* Problem description *
When you have gone through the entries below, state how many lines include the word "right" and write nothing else.

.....

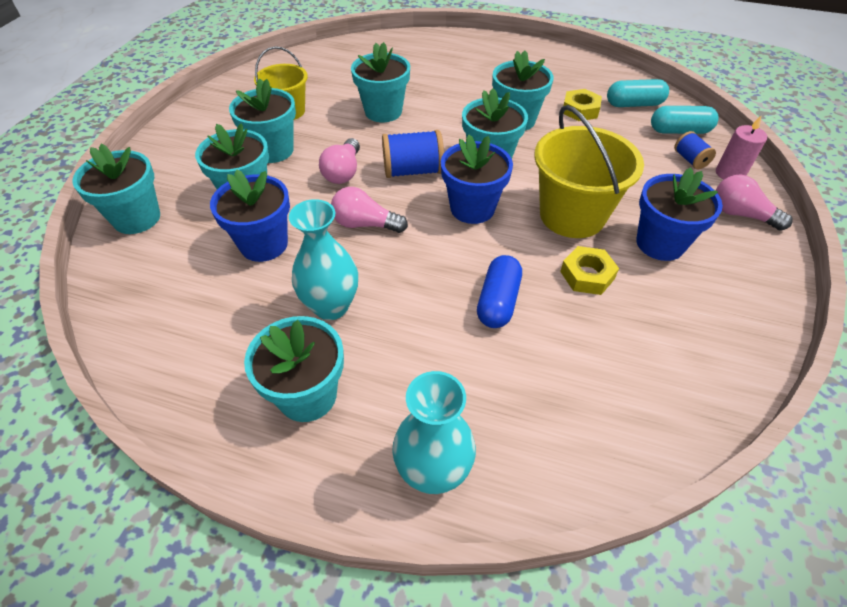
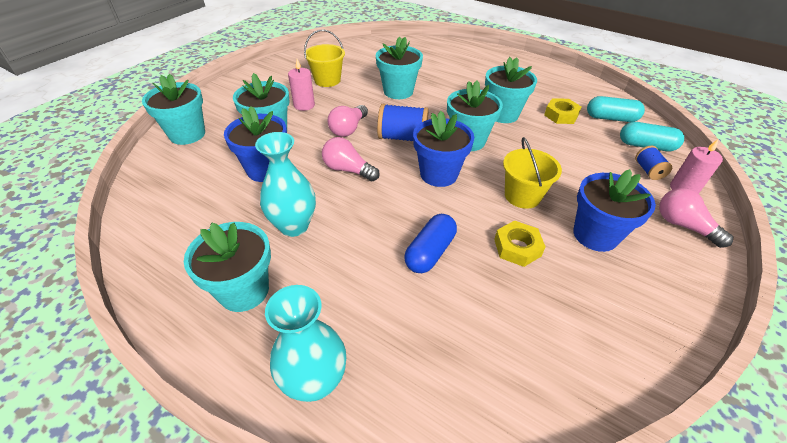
camera: 15 degrees right, 5 degrees down
(273, 150) = (304, 105): turquoise flower pot -> pink candle
(572, 215) = (522, 196): yellow bucket -> yellow bucket, size x0.63

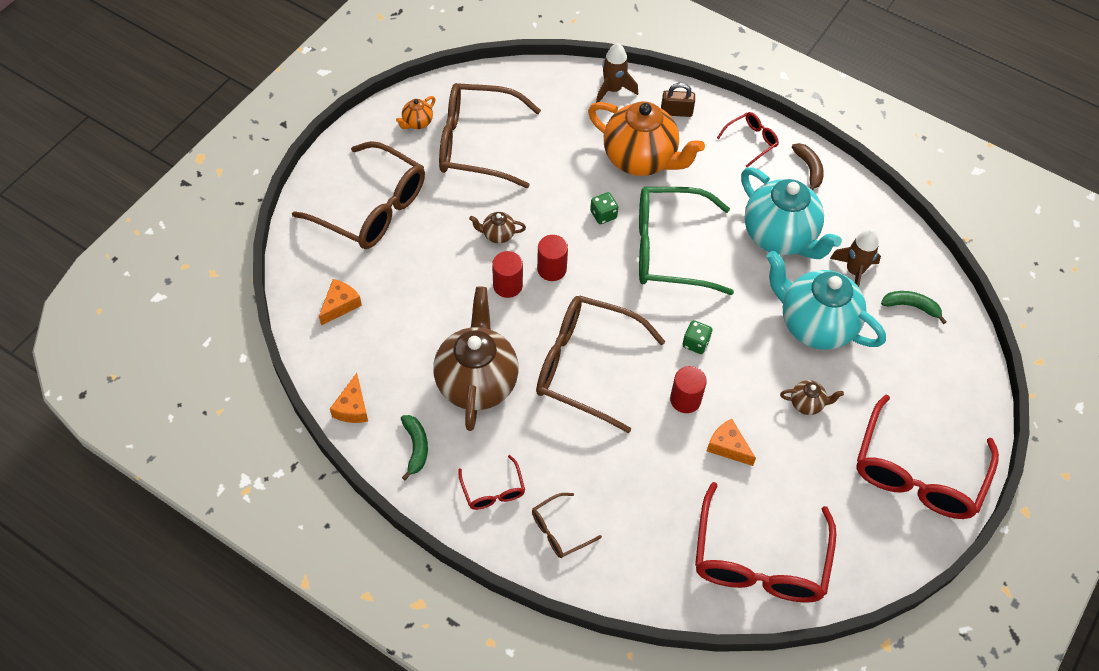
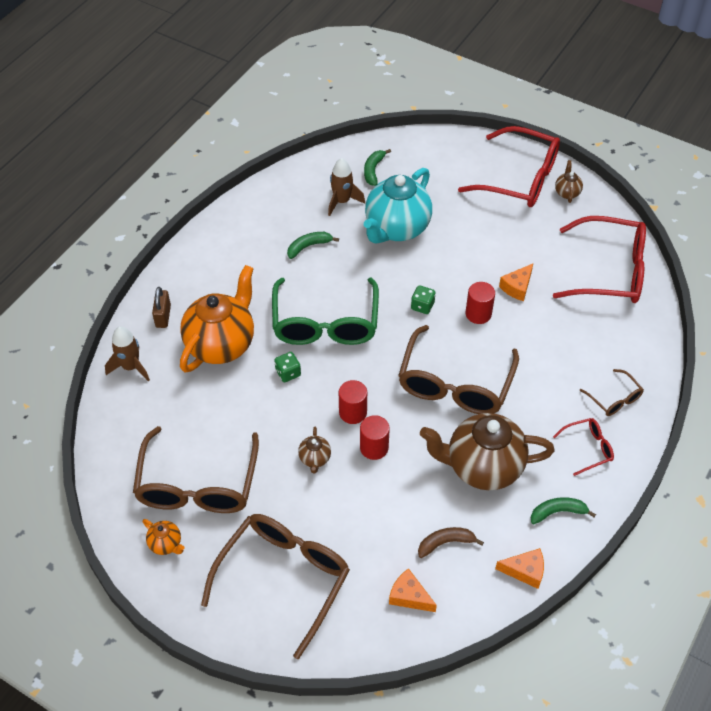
camera: 90 degrees left, 5 degrees down
(751, 141) = (201, 262): red glasses -> none
(780, 237) = (308, 246): turquoise teapot -> green banana
(807, 404) = (471, 237): brown teapot -> brown teapot (567, 192)
(809, 169) = (234, 224): brown banana -> brown banana (445, 543)

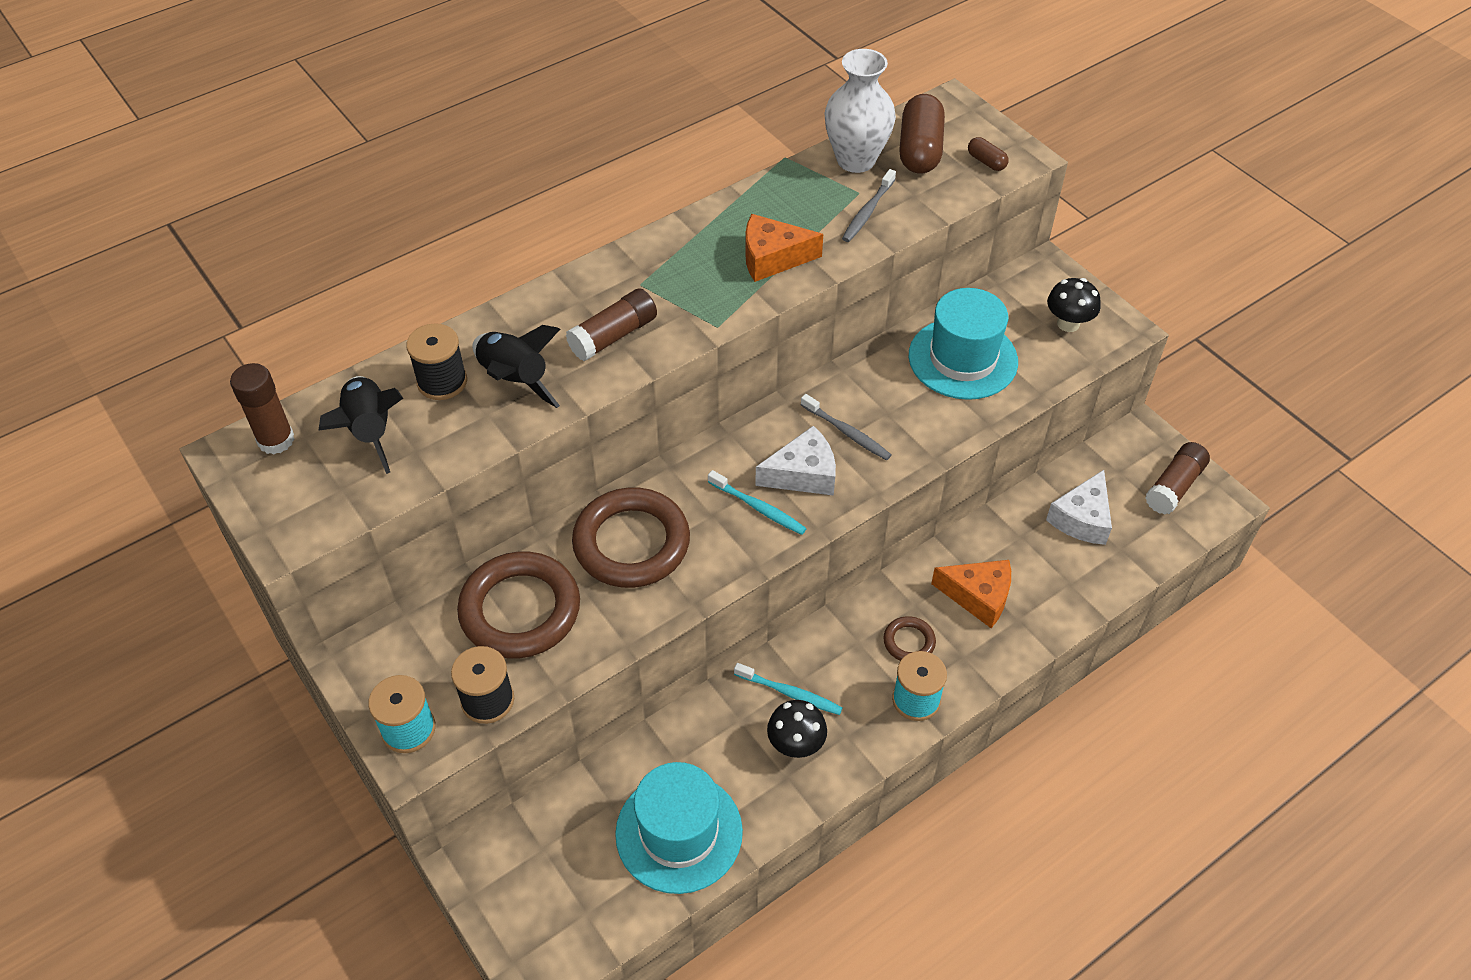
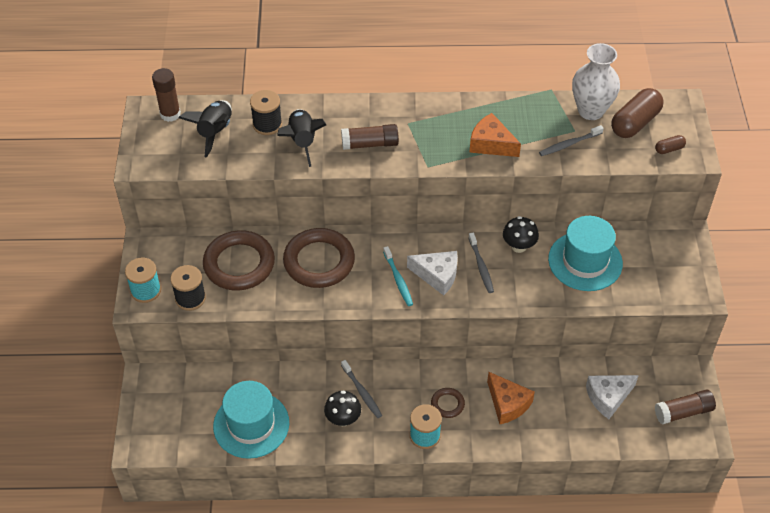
camera: 35 degrees right, 0 degrees up
(789, 693) = (362, 392): turquoise toothbrush -> grey toothbrush
(986, 162) = (669, 149): brown capsule -> brown capsule turned 75 degrees clockwise
(1068, 323) = (669, 275): black mushroom -> black mushroom (519, 246)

.....

* Exercise result *
2